*Action item:*
For every line of the material below, check for the string "minus" and return the line if it is there.
*** Data for the task ***
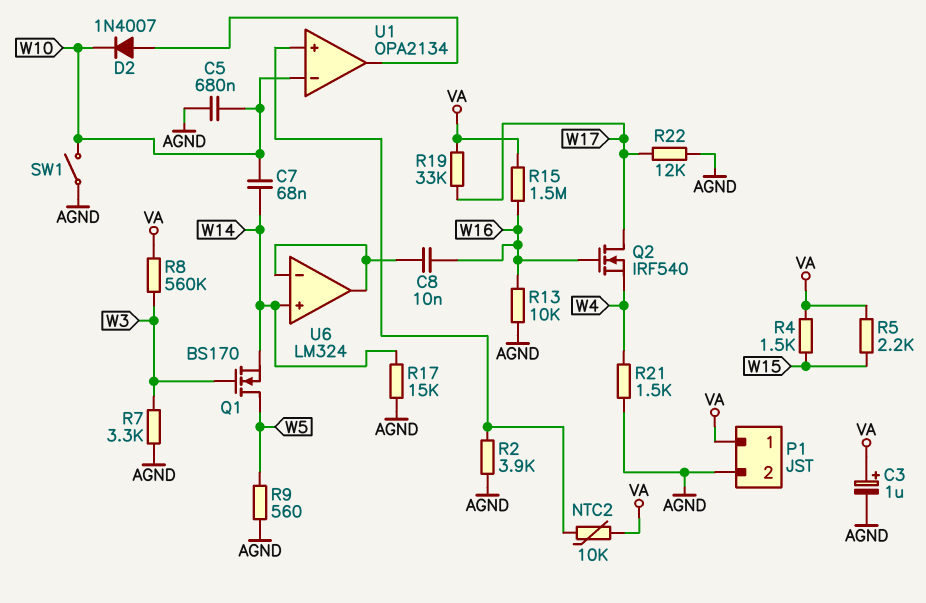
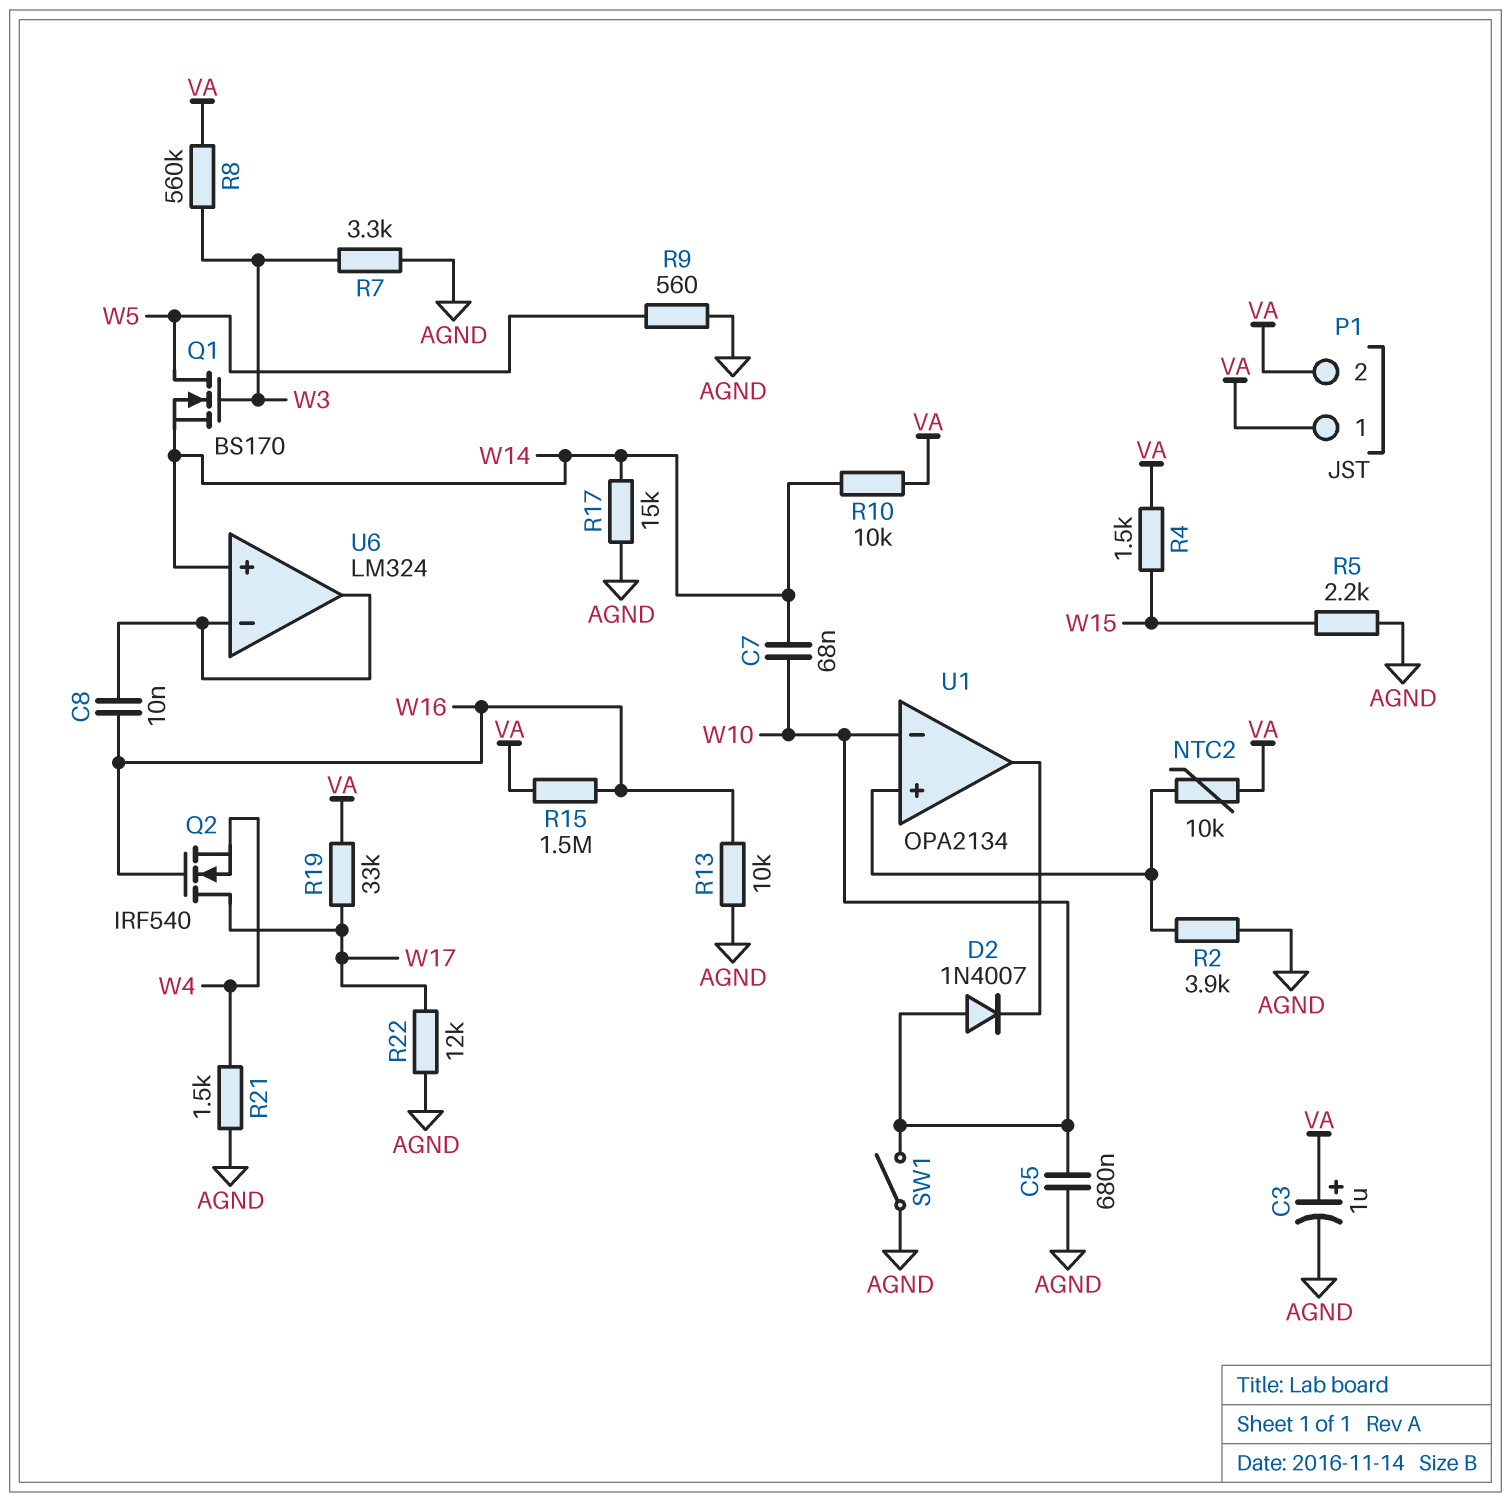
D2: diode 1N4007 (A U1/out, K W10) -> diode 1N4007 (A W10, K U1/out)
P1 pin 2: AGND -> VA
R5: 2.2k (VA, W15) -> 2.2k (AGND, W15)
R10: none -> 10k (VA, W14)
*** End of Data for the task ***
*** Data for the task ***
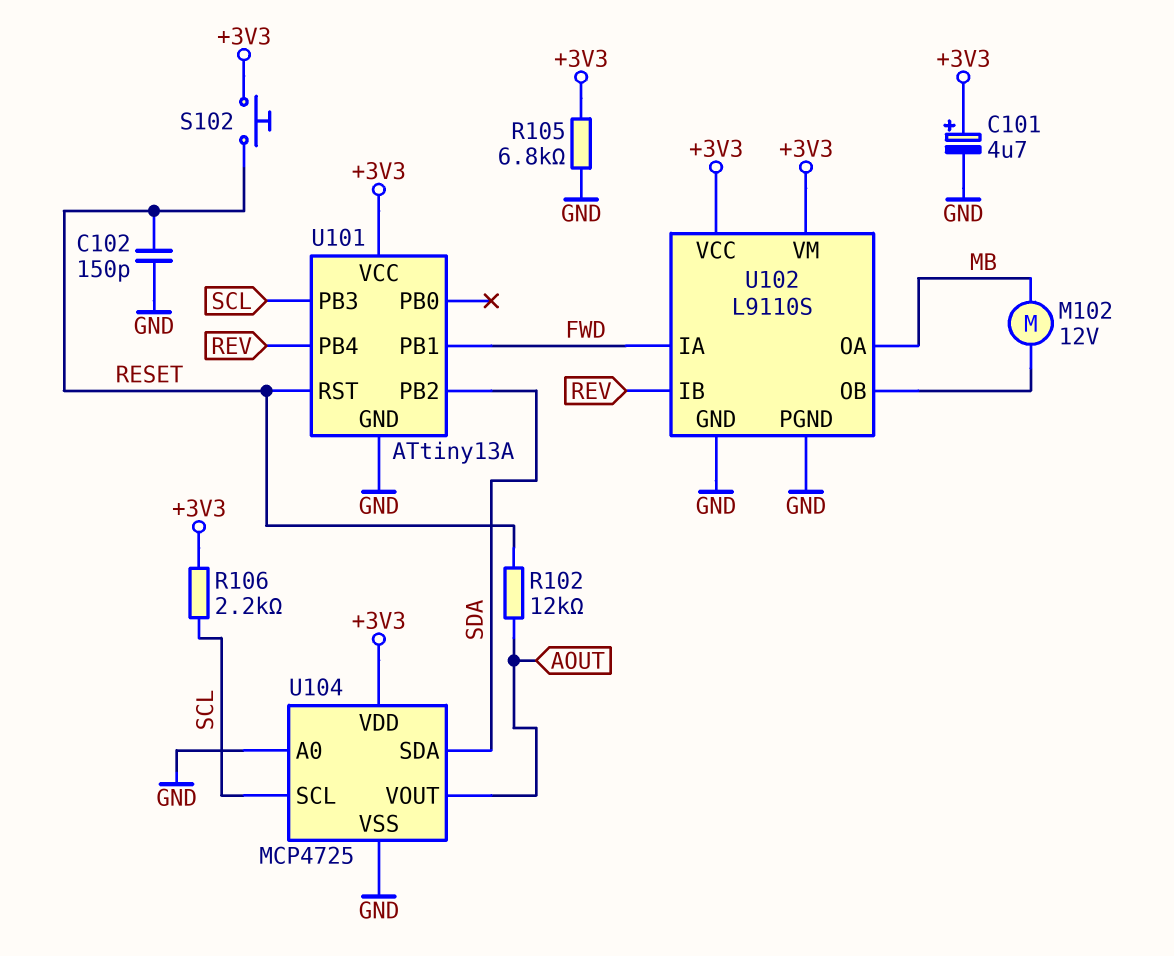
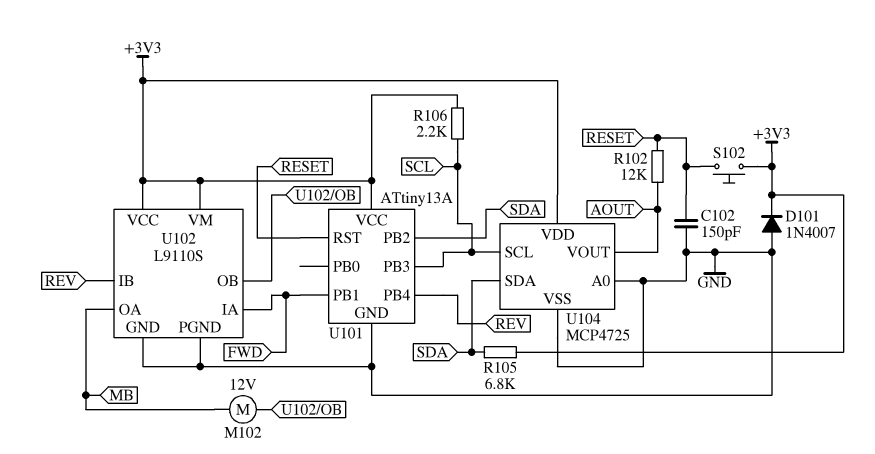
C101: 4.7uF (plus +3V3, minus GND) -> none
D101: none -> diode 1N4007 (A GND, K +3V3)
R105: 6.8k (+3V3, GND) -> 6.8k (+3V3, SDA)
*** End of Data for the task ***
*** Data for the task ***
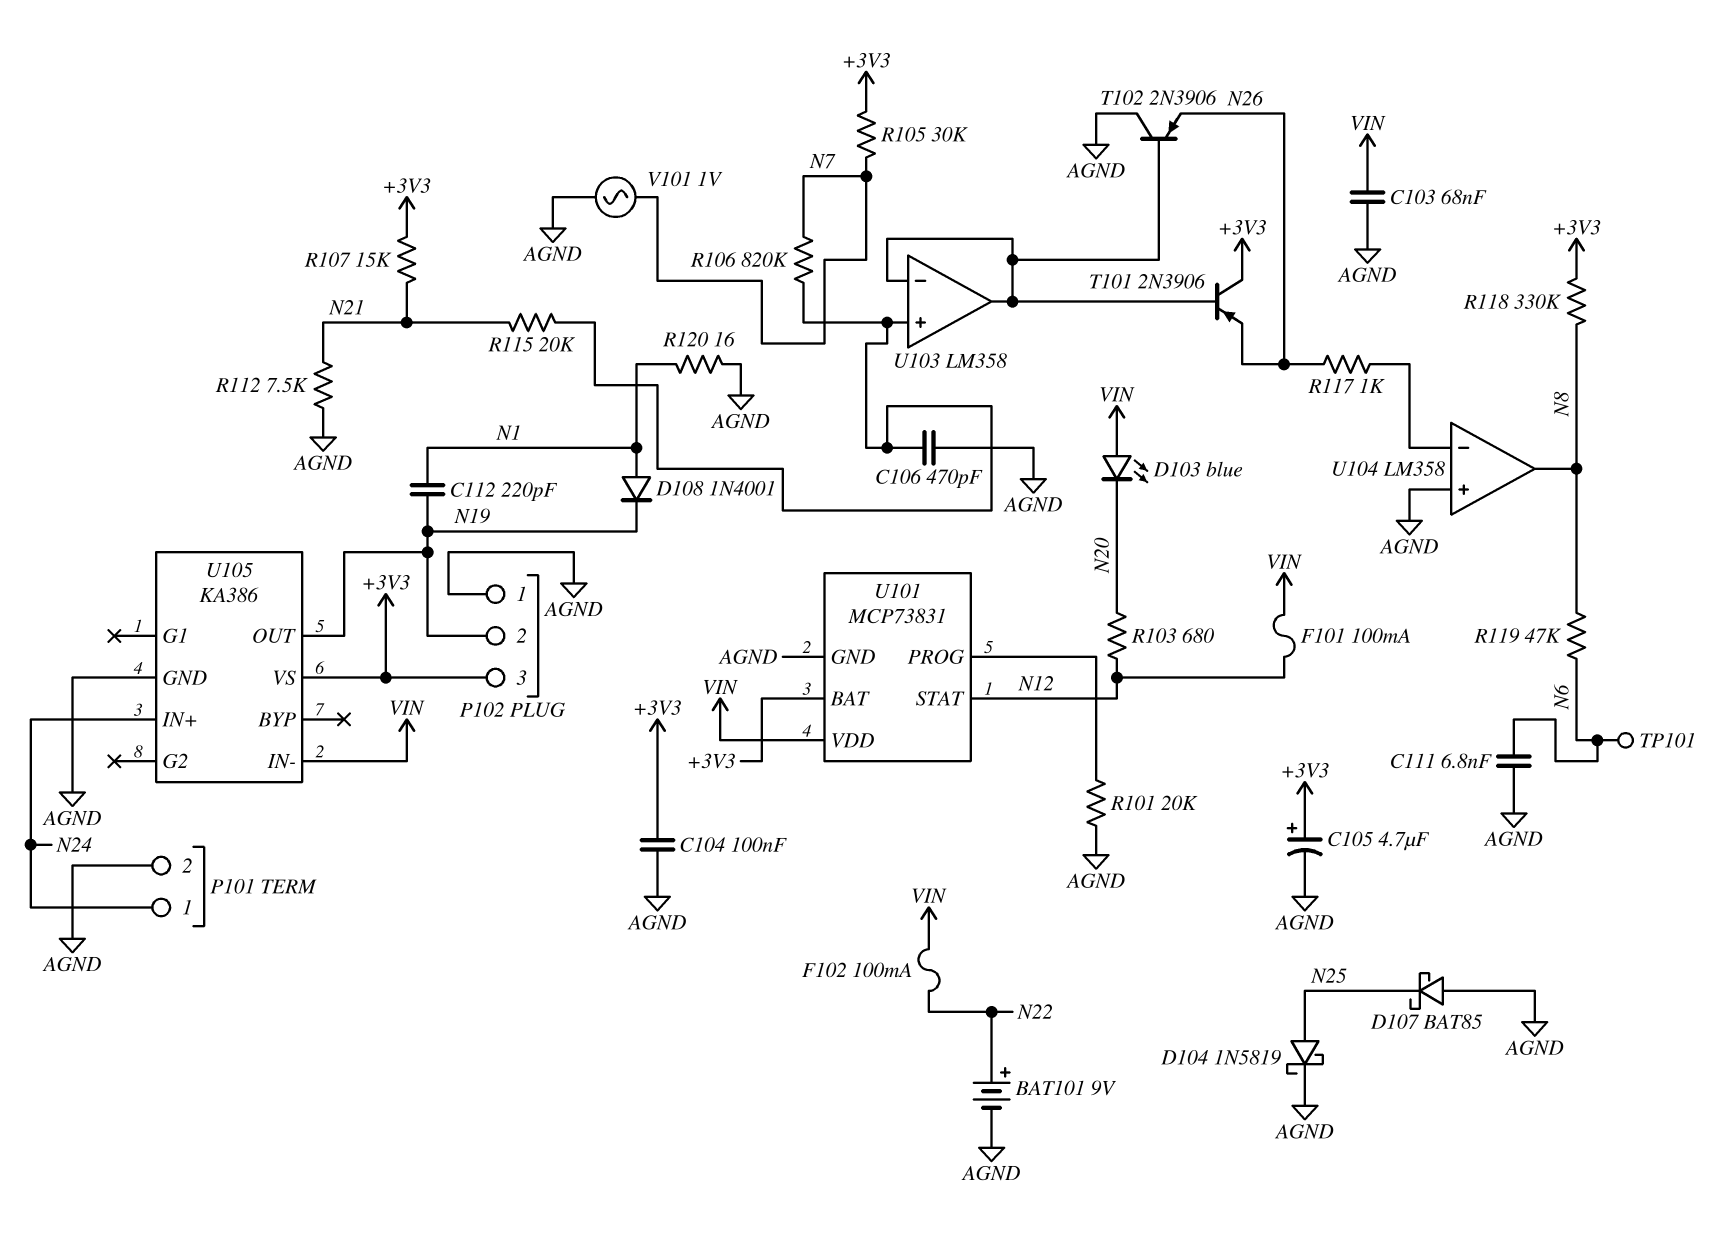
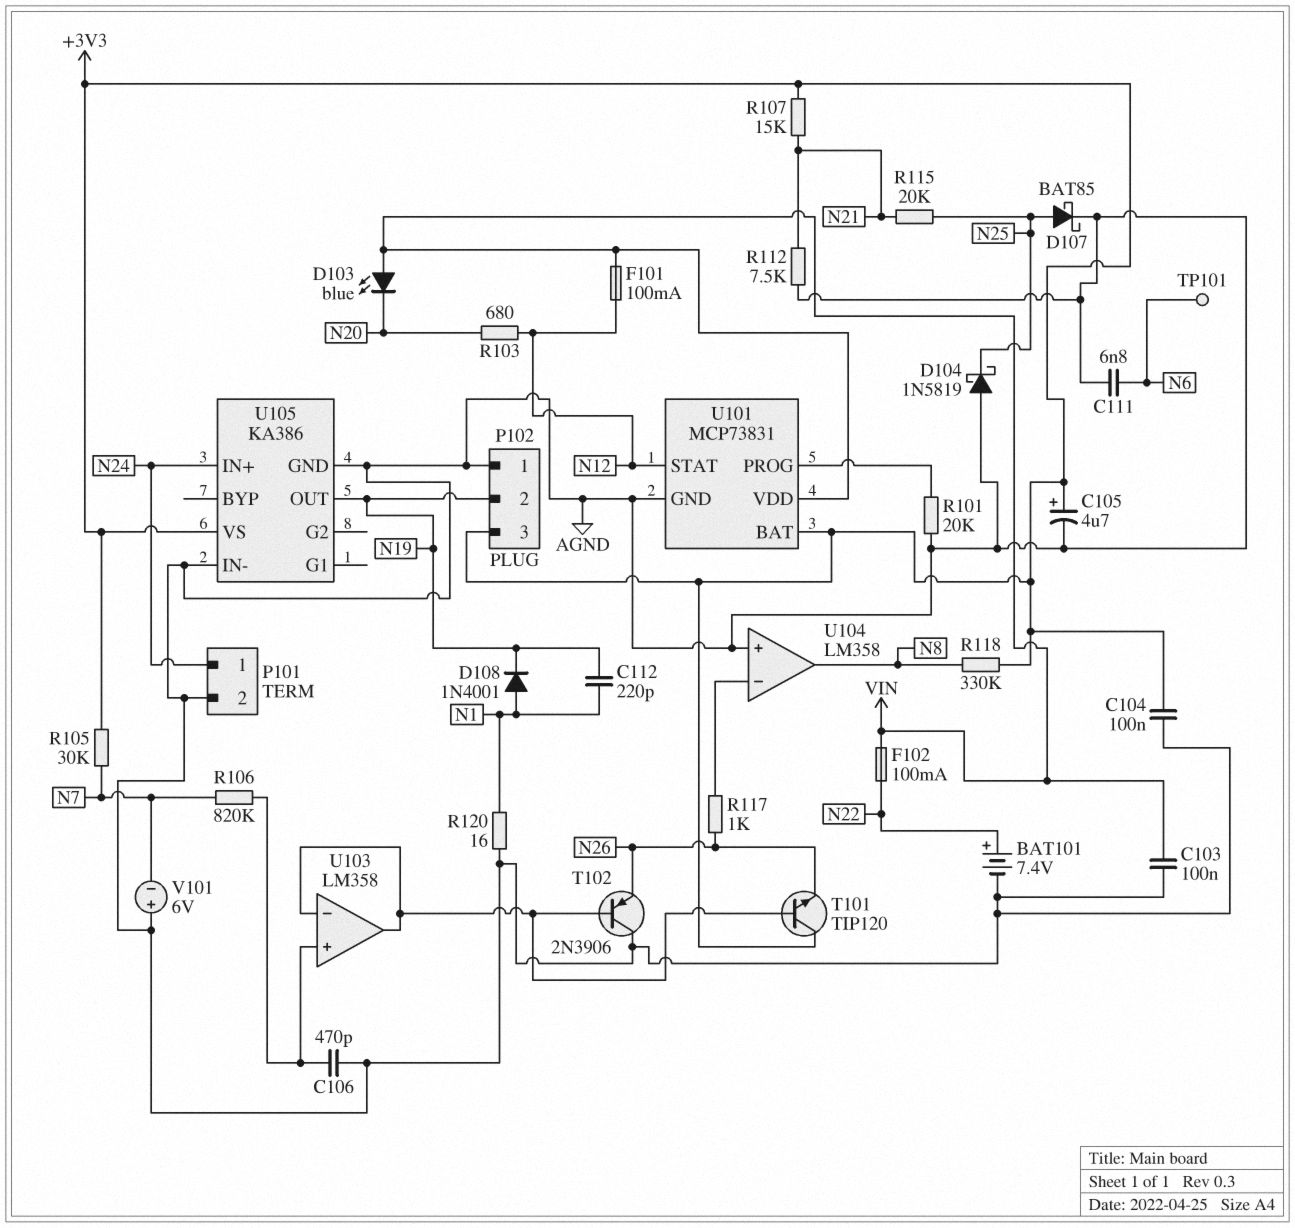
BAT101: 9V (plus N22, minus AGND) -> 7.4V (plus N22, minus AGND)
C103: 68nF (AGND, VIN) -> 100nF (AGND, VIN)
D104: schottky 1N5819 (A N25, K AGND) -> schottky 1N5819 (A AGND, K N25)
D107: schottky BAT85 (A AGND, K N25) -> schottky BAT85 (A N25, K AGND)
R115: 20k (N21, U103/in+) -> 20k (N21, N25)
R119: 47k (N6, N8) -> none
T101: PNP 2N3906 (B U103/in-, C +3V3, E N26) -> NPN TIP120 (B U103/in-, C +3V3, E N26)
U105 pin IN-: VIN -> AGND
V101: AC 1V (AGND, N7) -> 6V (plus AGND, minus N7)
*** End of Data for the task ***
*Answer to the exercise:*
C101: 4.7uF (plus +3V3, minus GND) -> none
BAT101: 9V (plus N22, minus AGND) -> 7.4V (plus N22, minus AGND)
V101: AC 1V (AGND, N7) -> 6V (plus AGND, minus N7)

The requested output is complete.